Directions for this task =>
Take the listing below and print exactly the lines starting at the line containing "C7: 22uF (plus" and ending at the line containing "U2 pin GND: +24V -> GND", both ends included, and no others.

Data excerpts =>
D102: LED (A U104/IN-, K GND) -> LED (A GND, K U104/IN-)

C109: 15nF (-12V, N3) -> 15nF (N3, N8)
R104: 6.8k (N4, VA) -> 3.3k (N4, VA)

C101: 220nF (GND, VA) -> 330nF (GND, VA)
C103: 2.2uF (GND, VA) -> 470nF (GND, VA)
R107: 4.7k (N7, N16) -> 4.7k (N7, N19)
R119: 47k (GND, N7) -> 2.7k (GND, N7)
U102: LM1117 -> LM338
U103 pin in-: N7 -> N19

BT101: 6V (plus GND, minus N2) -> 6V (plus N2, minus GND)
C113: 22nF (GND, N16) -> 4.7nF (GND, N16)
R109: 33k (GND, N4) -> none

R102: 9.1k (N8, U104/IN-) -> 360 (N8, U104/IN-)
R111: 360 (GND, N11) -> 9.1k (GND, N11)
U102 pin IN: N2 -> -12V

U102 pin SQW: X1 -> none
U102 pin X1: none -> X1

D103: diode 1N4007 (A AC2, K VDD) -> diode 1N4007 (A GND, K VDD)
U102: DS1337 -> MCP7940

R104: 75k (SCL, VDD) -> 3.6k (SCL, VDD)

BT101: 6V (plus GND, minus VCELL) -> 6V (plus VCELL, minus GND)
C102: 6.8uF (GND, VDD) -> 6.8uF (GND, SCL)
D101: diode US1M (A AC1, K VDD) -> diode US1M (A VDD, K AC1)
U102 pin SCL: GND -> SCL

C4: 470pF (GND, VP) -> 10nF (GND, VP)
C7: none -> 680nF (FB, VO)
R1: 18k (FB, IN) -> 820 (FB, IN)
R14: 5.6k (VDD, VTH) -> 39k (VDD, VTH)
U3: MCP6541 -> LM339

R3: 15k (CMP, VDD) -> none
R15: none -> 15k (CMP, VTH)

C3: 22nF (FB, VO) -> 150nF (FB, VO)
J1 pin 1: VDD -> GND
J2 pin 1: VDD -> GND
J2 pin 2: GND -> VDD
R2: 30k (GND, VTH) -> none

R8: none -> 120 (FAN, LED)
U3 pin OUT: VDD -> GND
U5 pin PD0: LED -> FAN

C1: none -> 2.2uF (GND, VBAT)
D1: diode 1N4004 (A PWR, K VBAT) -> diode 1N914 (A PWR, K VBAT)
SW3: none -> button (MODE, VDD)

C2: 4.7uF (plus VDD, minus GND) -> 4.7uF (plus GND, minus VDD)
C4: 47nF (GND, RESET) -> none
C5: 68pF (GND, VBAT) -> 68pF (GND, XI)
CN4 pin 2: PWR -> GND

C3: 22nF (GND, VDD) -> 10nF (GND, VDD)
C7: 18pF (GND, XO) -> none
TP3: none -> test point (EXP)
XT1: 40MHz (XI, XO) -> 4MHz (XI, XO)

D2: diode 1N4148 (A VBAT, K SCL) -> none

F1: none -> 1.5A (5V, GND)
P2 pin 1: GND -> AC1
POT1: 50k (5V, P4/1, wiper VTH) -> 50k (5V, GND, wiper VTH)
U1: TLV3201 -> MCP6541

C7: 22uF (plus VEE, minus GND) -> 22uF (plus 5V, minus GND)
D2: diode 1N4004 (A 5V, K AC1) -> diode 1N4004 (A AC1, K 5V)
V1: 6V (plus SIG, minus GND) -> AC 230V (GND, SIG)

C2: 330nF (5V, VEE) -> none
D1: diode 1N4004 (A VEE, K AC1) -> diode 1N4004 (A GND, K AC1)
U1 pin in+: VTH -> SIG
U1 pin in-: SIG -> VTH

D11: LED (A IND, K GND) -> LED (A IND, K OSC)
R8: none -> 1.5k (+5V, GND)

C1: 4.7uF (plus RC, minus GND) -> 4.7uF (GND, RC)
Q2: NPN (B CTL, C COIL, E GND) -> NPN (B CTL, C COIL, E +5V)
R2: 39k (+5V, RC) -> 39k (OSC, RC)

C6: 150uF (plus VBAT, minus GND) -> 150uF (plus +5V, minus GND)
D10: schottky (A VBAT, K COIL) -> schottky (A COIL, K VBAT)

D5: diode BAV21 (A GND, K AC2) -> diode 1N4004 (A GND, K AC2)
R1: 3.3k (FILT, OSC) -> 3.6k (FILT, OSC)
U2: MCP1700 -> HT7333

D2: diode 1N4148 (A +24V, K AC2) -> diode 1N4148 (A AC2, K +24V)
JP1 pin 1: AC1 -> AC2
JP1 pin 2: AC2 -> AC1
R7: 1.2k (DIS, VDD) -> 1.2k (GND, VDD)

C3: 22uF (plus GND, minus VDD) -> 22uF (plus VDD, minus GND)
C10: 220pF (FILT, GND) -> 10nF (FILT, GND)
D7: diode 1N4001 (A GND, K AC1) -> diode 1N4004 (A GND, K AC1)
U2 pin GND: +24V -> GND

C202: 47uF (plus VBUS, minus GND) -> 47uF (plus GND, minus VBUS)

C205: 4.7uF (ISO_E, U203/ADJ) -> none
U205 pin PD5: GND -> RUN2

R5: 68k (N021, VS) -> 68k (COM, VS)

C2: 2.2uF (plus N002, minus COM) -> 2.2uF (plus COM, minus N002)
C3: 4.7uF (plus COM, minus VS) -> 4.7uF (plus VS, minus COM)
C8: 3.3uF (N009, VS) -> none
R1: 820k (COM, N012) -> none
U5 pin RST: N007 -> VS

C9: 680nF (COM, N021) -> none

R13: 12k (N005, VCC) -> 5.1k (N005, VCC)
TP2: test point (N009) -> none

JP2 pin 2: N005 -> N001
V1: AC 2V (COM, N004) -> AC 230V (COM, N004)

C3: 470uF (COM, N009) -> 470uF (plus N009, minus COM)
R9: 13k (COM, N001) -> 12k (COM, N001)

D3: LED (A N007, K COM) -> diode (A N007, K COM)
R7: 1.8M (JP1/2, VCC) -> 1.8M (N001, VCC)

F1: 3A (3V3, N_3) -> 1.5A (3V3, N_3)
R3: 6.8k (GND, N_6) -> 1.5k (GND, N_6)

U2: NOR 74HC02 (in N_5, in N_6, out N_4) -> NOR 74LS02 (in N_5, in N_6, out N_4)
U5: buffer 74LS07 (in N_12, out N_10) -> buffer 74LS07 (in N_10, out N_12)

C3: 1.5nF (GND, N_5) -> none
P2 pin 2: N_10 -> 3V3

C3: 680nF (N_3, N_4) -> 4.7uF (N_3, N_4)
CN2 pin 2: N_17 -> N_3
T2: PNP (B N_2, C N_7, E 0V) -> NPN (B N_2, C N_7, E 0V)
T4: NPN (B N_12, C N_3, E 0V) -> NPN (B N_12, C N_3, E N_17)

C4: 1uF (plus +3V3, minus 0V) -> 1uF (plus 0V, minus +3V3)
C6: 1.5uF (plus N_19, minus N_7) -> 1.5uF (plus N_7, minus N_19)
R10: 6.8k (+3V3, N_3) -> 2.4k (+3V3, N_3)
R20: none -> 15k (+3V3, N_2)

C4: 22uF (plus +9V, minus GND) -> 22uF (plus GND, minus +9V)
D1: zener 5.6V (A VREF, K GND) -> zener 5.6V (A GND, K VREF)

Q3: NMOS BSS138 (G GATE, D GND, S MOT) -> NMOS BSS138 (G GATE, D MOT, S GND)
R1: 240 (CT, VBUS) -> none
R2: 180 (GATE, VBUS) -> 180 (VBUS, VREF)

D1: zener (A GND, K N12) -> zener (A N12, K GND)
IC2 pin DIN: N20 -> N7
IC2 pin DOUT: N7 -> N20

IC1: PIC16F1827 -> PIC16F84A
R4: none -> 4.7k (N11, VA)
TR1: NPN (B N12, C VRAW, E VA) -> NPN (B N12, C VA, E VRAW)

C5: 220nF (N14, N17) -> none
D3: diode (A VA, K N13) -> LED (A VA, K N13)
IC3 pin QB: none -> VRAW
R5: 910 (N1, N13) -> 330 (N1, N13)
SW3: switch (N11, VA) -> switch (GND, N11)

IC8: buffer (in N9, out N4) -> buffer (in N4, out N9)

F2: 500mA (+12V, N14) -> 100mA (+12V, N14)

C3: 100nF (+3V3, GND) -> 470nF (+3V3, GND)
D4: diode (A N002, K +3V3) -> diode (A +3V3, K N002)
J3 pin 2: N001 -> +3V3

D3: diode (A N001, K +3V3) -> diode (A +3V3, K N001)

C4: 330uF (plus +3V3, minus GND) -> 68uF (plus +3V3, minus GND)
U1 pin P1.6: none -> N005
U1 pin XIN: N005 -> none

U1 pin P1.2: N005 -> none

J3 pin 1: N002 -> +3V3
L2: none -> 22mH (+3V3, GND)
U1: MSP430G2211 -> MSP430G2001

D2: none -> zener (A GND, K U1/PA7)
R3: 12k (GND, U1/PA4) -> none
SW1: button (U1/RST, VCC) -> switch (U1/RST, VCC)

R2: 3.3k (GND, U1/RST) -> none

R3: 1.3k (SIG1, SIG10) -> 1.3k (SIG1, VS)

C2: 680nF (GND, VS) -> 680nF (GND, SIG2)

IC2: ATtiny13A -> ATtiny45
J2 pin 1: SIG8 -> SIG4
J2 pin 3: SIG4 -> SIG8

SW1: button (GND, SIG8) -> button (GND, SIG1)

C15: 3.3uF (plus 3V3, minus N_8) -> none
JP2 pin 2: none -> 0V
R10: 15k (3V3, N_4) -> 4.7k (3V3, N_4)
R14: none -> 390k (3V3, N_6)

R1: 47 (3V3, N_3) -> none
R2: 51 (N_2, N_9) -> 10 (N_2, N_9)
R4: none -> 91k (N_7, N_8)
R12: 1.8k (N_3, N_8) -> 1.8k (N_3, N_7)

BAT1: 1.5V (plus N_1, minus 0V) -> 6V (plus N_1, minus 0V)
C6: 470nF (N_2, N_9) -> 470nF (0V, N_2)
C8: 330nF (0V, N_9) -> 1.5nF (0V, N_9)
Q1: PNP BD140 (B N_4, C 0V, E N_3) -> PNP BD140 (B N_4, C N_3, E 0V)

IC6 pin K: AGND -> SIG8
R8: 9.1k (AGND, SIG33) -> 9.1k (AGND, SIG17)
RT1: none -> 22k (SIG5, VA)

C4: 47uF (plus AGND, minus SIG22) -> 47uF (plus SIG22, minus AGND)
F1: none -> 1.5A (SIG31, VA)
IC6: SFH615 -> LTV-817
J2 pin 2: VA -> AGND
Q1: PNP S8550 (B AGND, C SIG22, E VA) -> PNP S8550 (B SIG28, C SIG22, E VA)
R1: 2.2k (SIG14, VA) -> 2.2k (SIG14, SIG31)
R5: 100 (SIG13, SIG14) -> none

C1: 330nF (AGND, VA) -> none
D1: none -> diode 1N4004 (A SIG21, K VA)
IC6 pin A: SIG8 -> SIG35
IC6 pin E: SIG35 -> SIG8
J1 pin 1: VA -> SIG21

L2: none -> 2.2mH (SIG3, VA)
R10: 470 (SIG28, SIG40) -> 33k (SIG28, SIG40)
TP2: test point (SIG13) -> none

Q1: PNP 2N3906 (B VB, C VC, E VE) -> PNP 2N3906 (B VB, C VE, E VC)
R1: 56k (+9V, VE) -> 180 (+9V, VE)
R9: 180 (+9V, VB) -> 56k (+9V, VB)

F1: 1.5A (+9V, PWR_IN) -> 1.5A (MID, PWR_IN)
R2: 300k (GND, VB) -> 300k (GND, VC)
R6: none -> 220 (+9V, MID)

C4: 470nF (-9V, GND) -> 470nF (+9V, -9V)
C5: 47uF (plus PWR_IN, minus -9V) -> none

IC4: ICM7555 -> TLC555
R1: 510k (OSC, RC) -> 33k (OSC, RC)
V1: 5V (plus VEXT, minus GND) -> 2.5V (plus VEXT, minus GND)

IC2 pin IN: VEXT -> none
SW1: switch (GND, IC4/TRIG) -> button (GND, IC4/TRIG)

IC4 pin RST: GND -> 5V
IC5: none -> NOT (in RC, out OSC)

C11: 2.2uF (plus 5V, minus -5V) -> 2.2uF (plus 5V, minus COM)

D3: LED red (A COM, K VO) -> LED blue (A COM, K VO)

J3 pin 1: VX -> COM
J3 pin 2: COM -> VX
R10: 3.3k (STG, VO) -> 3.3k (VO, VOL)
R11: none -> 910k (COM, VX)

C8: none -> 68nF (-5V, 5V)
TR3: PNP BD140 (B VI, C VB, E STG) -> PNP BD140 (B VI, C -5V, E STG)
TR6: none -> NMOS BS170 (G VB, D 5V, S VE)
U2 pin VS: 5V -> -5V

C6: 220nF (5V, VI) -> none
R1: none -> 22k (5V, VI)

Response box =>
C7: 22uF (plus VEE, minus GND) -> 22uF (plus 5V, minus GND)
D2: diode 1N4004 (A 5V, K AC1) -> diode 1N4004 (A AC1, K 5V)
V1: 6V (plus SIG, minus GND) -> AC 230V (GND, SIG)

C2: 330nF (5V, VEE) -> none
D1: diode 1N4004 (A VEE, K AC1) -> diode 1N4004 (A GND, K AC1)
U1 pin in+: VTH -> SIG
U1 pin in-: SIG -> VTH

D11: LED (A IND, K GND) -> LED (A IND, K OSC)
R8: none -> 1.5k (+5V, GND)

C1: 4.7uF (plus RC, minus GND) -> 4.7uF (GND, RC)
Q2: NPN (B CTL, C COIL, E GND) -> NPN (B CTL, C COIL, E +5V)
R2: 39k (+5V, RC) -> 39k (OSC, RC)

C6: 150uF (plus VBAT, minus GND) -> 150uF (plus +5V, minus GND)
D10: schottky (A VBAT, K COIL) -> schottky (A COIL, K VBAT)

D5: diode BAV21 (A GND, K AC2) -> diode 1N4004 (A GND, K AC2)
R1: 3.3k (FILT, OSC) -> 3.6k (FILT, OSC)
U2: MCP1700 -> HT7333

D2: diode 1N4148 (A +24V, K AC2) -> diode 1N4148 (A AC2, K +24V)
JP1 pin 1: AC1 -> AC2
JP1 pin 2: AC2 -> AC1
R7: 1.2k (DIS, VDD) -> 1.2k (GND, VDD)

C3: 22uF (plus GND, minus VDD) -> 22uF (plus VDD, minus GND)
C10: 220pF (FILT, GND) -> 10nF (FILT, GND)
D7: diode 1N4001 (A GND, K AC1) -> diode 1N4004 (A GND, K AC1)
U2 pin GND: +24V -> GND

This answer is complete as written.